Records from a dataset

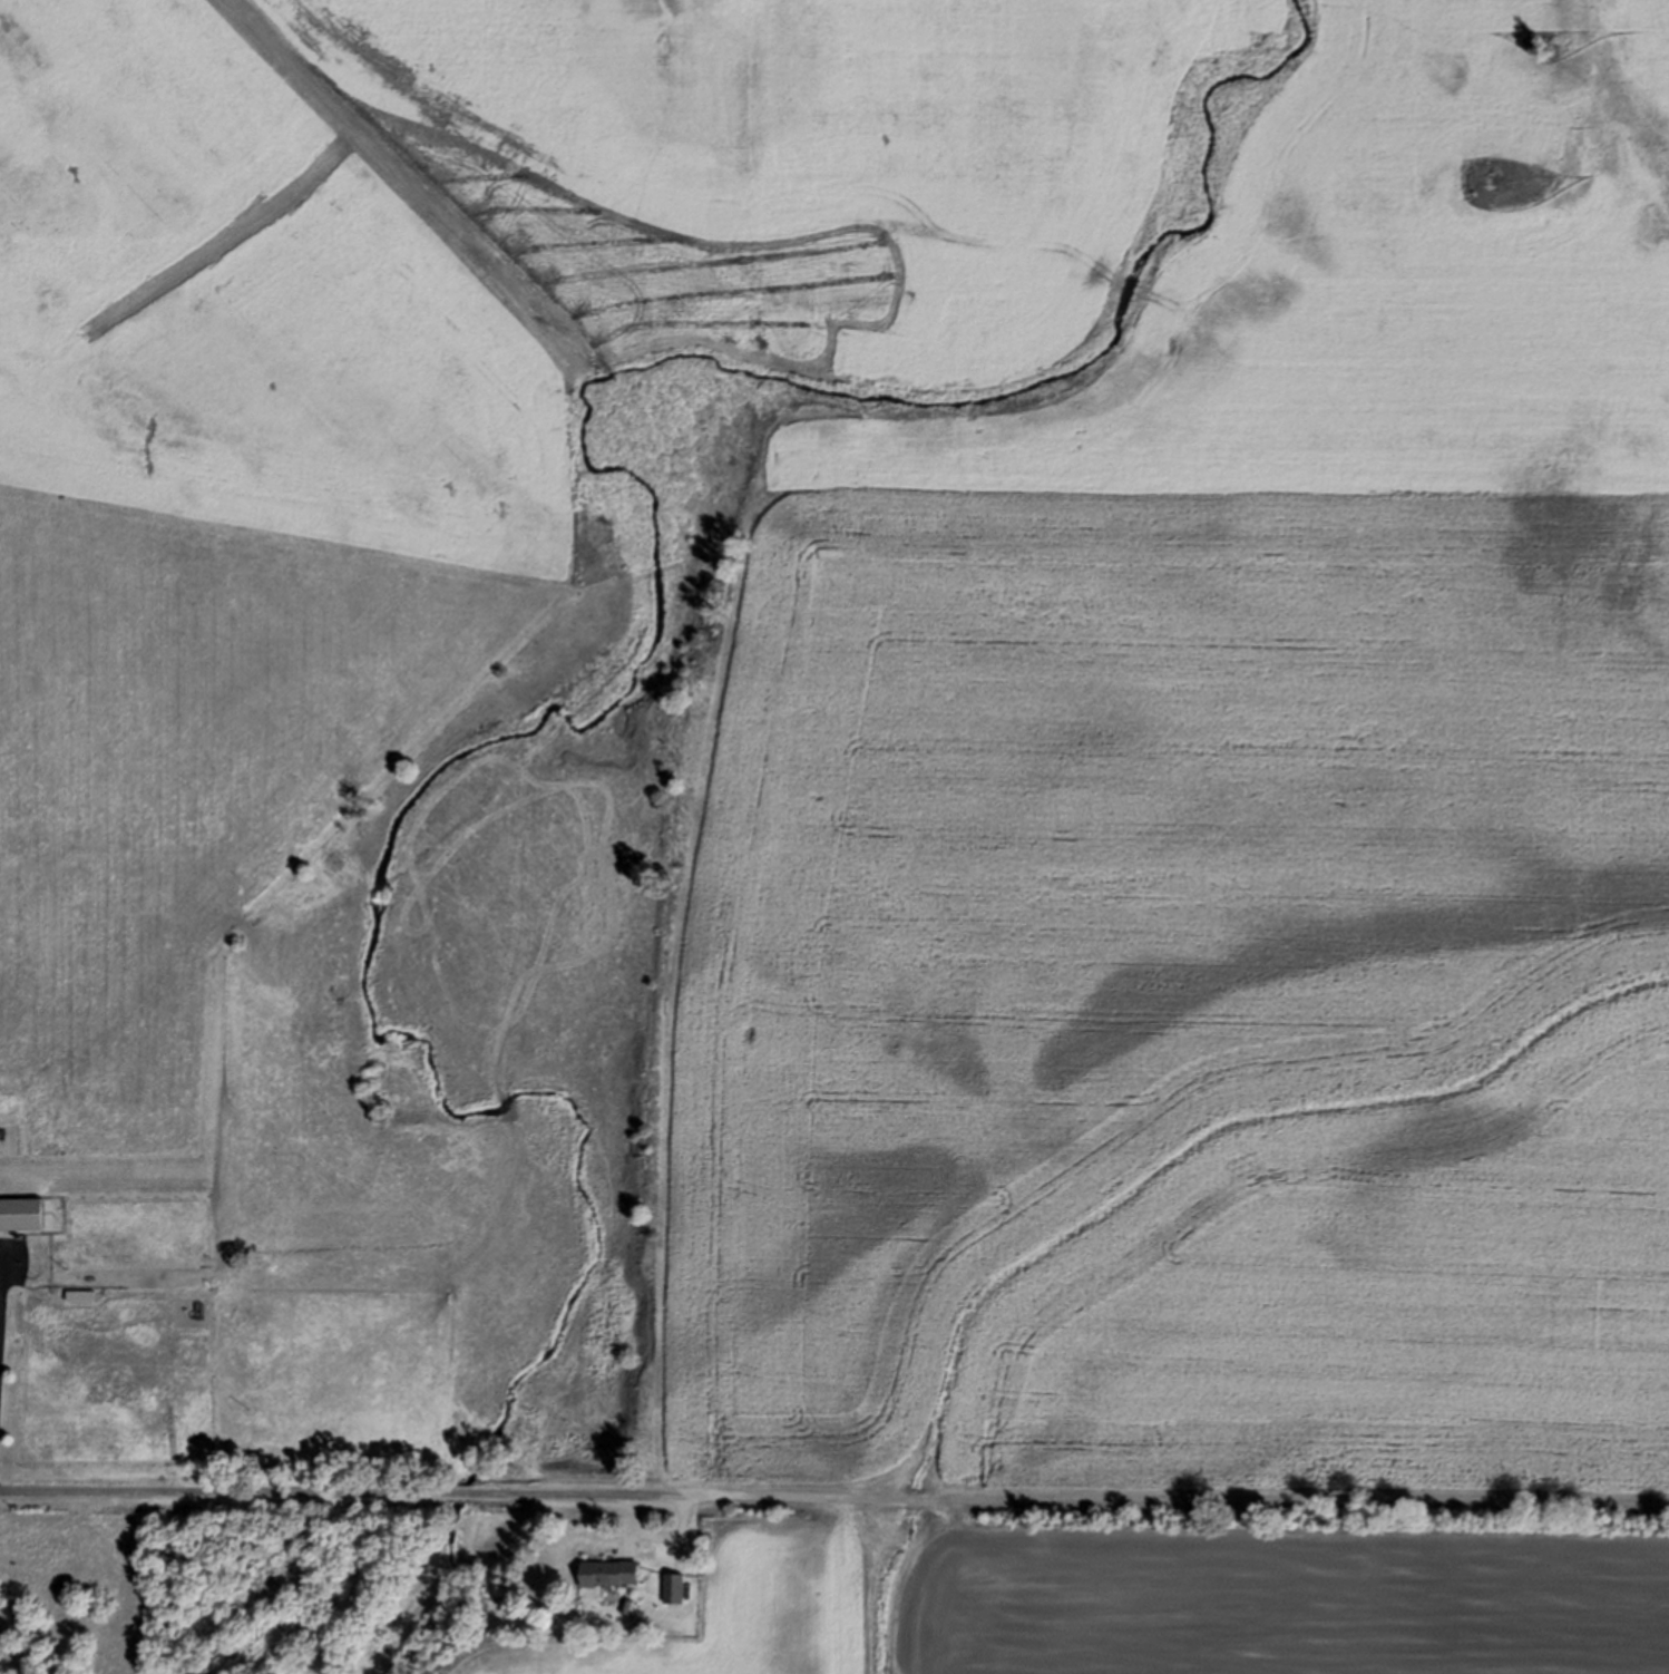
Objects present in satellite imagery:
building: (23, 1212)
building: (79, 1305)
road: (340, 1490)
road: (1175, 1501)
building: (611, 1571)
building: (674, 1587)

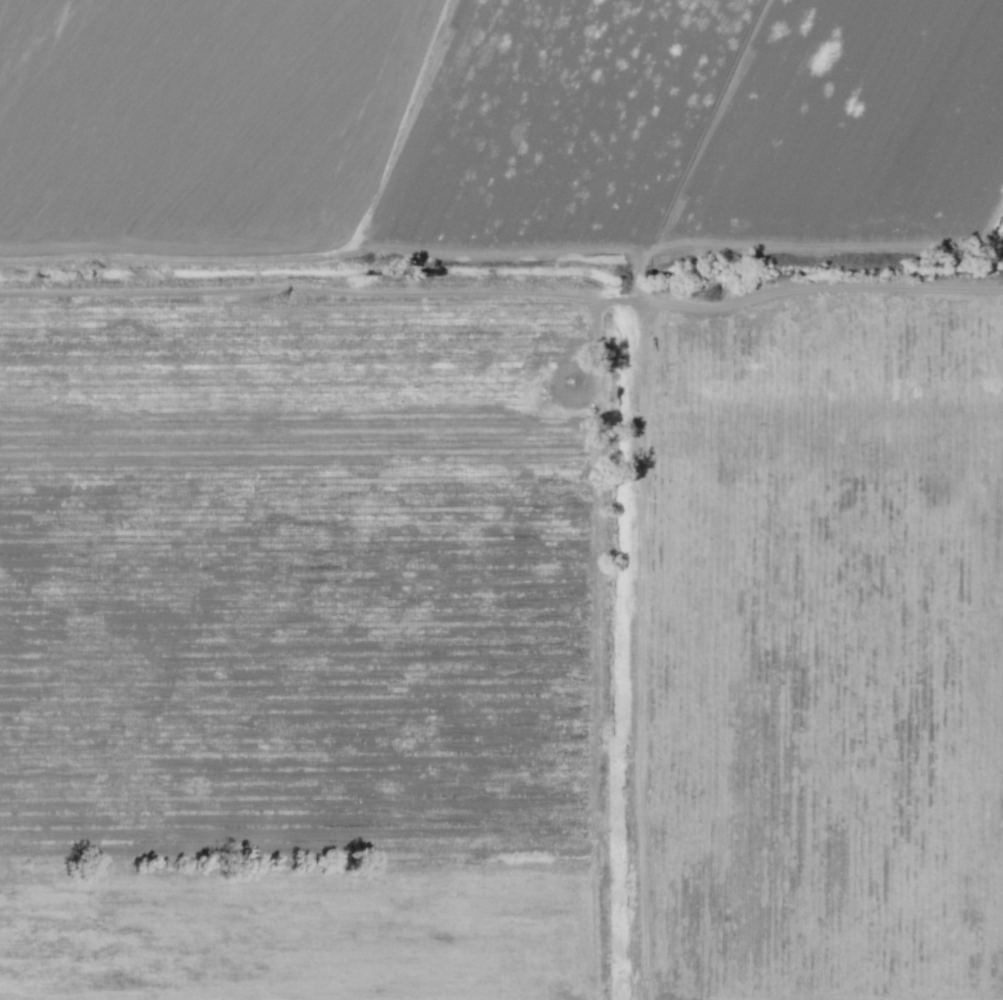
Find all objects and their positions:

[Description of the task] Return every entry above exactly as written, with no pictures included.

[Solution to this exercise]
Objects present in satellite imagery:
building: (23, 1212)
building: (79, 1305)
road: (340, 1490)
road: (1175, 1501)
building: (611, 1571)
building: (674, 1587)

Find all objects and their positions:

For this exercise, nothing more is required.